(Coordinate-based object records)
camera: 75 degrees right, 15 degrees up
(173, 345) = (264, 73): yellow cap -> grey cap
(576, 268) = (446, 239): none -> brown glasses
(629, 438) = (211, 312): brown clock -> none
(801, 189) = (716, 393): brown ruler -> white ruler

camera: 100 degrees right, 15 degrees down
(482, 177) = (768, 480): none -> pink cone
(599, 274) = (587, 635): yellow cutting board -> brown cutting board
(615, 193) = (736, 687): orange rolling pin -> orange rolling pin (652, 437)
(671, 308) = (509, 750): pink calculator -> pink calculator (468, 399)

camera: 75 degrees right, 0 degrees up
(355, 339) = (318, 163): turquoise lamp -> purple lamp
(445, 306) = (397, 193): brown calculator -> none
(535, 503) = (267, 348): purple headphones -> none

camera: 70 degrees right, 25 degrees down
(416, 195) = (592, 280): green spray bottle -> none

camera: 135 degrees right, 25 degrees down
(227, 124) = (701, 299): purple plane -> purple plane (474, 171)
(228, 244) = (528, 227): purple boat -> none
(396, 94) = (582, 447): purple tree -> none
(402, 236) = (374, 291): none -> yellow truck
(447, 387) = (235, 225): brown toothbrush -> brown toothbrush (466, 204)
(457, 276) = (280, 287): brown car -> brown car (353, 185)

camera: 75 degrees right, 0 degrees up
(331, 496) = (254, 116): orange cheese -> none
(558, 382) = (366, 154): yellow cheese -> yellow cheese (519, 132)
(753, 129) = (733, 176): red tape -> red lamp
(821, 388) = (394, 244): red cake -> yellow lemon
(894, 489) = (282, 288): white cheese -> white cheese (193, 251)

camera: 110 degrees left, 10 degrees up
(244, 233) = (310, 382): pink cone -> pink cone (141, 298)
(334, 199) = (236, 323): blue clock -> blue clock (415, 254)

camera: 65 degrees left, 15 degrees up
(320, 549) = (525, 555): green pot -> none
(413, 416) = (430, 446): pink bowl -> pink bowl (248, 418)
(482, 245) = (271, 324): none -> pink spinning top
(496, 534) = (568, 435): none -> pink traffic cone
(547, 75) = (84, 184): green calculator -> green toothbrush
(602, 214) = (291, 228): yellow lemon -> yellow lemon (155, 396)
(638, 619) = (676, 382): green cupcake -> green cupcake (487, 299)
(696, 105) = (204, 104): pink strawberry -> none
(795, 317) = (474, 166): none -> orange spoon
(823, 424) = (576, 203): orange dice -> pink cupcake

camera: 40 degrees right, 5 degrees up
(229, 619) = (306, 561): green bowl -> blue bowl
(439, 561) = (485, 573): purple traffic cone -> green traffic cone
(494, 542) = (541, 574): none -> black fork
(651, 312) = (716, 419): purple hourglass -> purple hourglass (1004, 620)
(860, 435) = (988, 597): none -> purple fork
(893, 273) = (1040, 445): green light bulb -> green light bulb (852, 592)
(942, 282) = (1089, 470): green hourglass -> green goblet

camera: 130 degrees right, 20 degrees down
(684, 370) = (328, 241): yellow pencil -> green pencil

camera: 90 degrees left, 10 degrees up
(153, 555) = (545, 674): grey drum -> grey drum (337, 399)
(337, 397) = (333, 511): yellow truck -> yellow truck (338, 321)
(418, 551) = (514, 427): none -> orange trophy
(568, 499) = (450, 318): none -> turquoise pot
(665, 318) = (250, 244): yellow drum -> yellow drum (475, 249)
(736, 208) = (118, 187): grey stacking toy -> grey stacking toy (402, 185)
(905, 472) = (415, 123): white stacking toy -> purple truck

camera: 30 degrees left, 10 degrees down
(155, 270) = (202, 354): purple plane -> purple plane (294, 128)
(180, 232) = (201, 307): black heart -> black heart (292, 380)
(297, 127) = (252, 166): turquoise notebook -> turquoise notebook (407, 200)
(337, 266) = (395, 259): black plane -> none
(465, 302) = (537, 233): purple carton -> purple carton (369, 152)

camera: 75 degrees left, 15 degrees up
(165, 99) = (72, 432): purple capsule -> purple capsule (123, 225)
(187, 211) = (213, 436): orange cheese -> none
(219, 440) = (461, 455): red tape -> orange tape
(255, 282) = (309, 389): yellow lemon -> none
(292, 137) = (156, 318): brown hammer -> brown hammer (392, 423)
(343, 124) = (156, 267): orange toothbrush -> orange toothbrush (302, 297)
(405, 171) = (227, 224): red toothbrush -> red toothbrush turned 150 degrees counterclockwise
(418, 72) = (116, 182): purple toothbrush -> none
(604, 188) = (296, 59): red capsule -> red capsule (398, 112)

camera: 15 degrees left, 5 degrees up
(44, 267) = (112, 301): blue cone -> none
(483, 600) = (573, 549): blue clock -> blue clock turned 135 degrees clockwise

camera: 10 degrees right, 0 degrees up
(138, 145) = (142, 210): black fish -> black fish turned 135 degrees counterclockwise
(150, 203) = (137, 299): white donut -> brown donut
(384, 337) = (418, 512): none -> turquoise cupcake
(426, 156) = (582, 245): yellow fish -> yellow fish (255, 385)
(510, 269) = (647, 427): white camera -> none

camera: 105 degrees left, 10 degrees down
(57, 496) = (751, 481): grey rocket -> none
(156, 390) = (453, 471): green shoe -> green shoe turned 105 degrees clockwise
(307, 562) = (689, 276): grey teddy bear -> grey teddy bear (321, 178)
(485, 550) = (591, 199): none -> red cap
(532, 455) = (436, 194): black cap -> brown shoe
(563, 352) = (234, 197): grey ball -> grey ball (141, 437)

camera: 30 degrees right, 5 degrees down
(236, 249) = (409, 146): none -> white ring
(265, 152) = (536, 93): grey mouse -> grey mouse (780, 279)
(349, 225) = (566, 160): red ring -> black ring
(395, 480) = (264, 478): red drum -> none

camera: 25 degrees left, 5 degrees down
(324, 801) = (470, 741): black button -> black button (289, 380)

What needs to be done:
Which lines in the records above contain the string "cone"? Copy them.

Answer section:
(482, 177) = (768, 480): none -> pink cone
(244, 233) = (310, 382): pink cone -> pink cone (141, 298)
(496, 534) = (568, 435): none -> pink traffic cone
(439, 561) = (485, 573): purple traffic cone -> green traffic cone
(44, 267) = (112, 301): blue cone -> none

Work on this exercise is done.